[WHAT TO WORK ON]: Give back every line of the data exactly. Pictures are not part of the copy.
:: ENTRIES PROVIDED ::
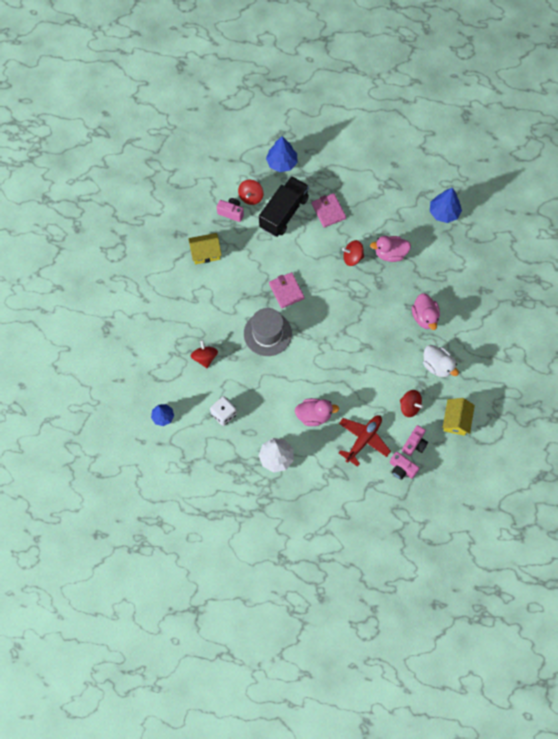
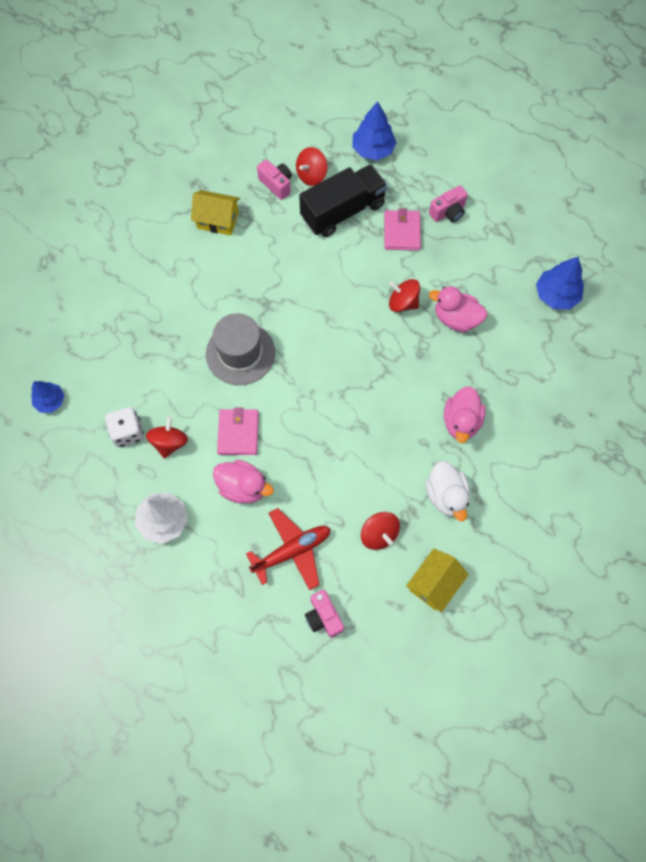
camera: 25 degrees right, 0 degrees up
red spinning top [191,340,218,368] -> red spinning top moved to [146,417,188,459]
pink wallet [269,272,305,308] -> pink wallet moved to [217,407,259,455]
pink camera [402,425,428,456] -> pink camera moved to [429,185,468,222]

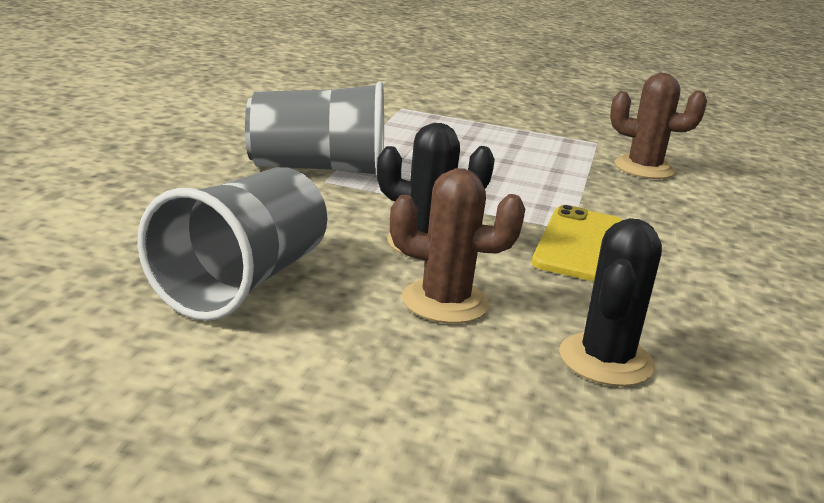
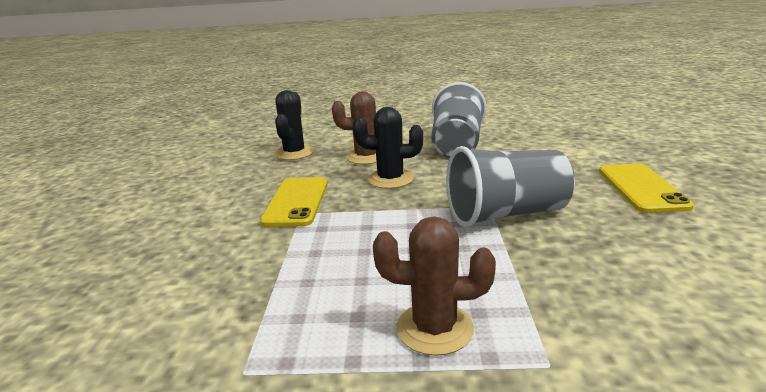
camera: 170 degrees right, 0 degrees up
brown cactus [610,73,707,179] -> brown cactus moved to [373,216,496,356]
none -> yellow phone [599,164,694,213]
:::
[YOUR SOLUTION]:
camera: 25 degrees right, 0 degrees up
red spinning top [191,340,218,368] -> red spinning top moved to [146,417,188,459]
pink wallet [269,272,305,308] -> pink wallet moved to [217,407,259,455]
pink camera [402,425,428,456] -> pink camera moved to [429,185,468,222]

camera: 170 degrees right, 0 degrees up
brown cactus [610,73,707,179] -> brown cactus moved to [373,216,496,356]
none -> yellow phone [599,164,694,213]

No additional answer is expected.